(Extracted data entries)
_ _ _ _ _ _ _

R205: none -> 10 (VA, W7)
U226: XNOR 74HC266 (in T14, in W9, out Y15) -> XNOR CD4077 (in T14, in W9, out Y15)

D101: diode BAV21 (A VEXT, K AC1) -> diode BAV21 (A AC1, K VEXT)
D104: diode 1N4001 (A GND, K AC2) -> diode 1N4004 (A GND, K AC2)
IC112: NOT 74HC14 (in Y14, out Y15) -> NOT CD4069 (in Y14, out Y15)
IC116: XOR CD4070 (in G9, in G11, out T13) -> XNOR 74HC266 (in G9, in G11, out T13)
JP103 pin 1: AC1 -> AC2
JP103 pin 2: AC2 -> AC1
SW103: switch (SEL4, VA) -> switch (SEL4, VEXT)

_ _ _ _ _ _ _

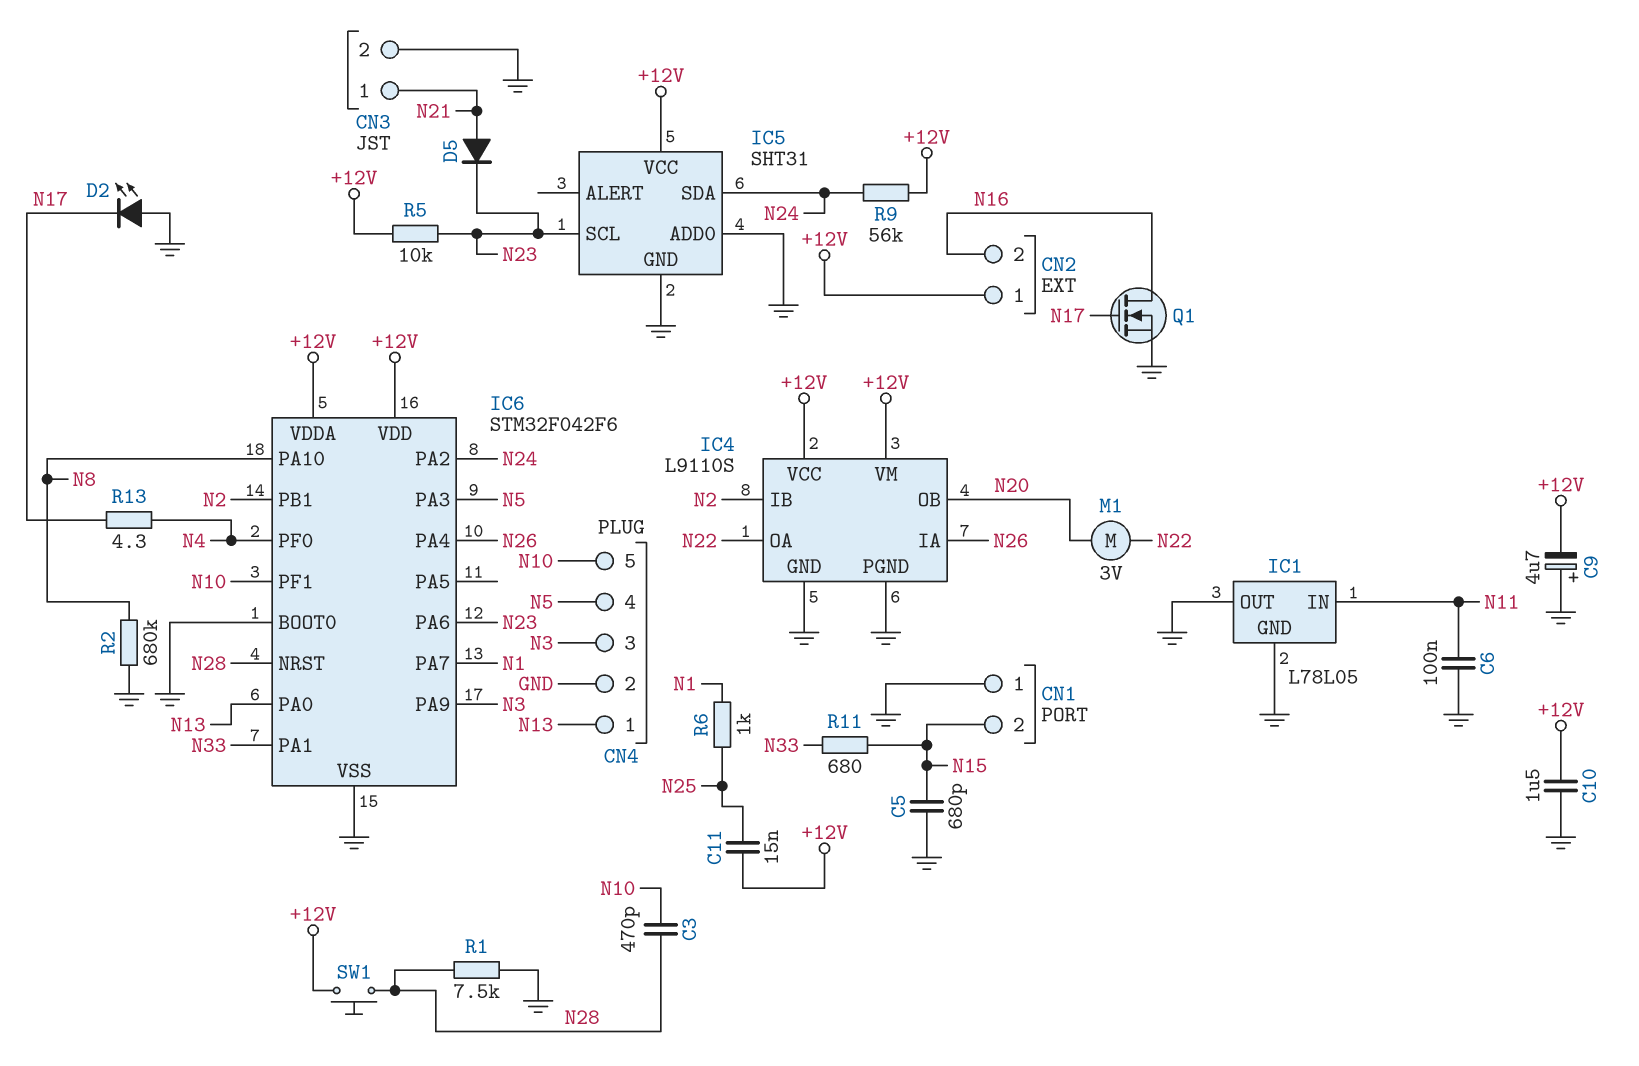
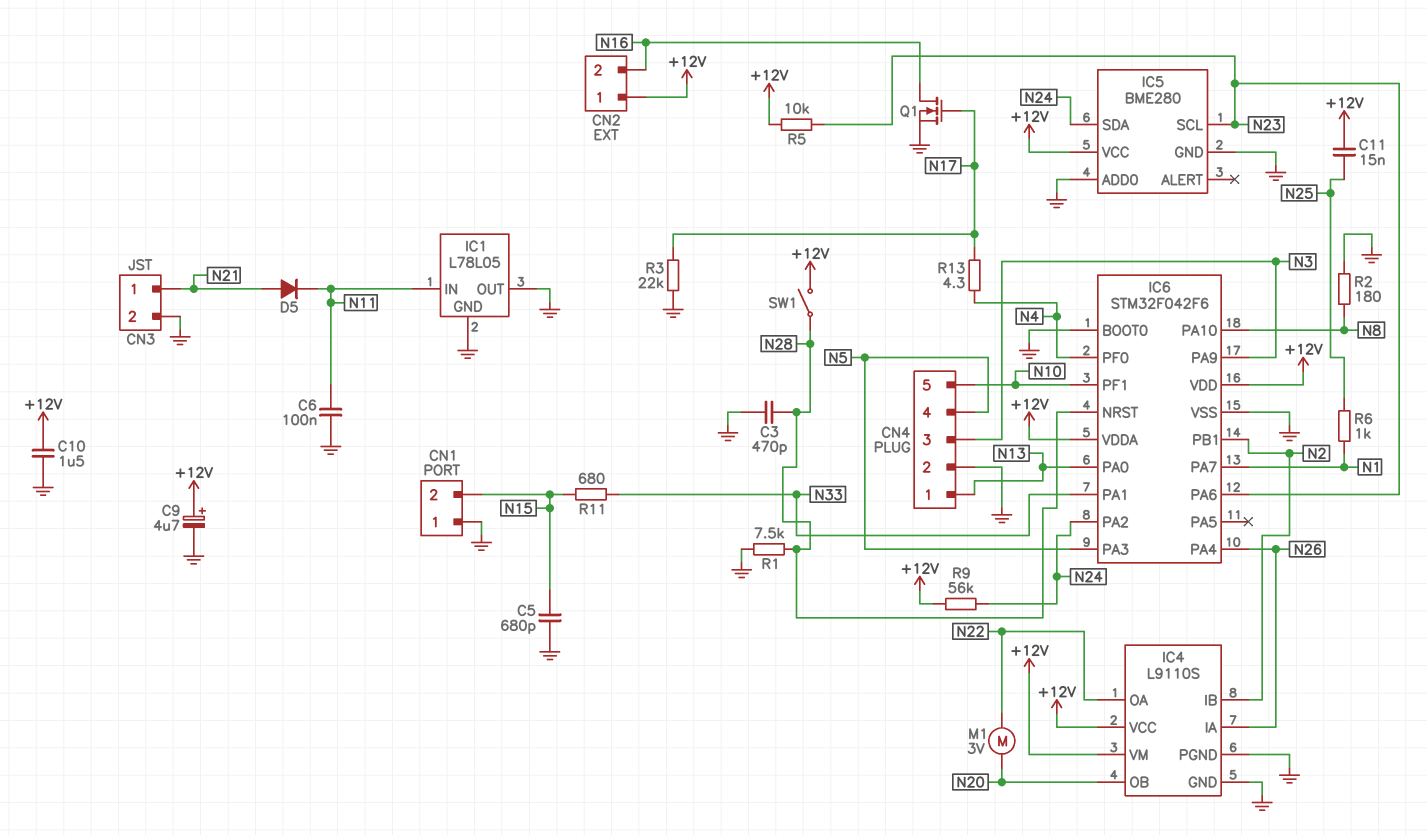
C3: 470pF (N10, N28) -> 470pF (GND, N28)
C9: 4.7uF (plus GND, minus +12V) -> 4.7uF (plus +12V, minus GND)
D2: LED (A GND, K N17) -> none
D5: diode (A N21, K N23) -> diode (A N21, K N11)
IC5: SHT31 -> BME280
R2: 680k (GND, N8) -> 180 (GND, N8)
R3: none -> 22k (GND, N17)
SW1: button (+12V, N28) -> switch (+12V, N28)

_ _ _ _ _ _ _

◆ **WHAT YOU NEED TO DO**
What are the lines above, starting at the one with "D2: LED (A GND, K N17) -> none" and ending at the one with "SW1: button (+12V, N28) -> switch (+12V, N28)"? Give them again exactly, and only them.

◆ **RESPONSE**
D2: LED (A GND, K N17) -> none
D5: diode (A N21, K N23) -> diode (A N21, K N11)
IC5: SHT31 -> BME280
R2: 680k (GND, N8) -> 180 (GND, N8)
R3: none -> 22k (GND, N17)
SW1: button (+12V, N28) -> switch (+12V, N28)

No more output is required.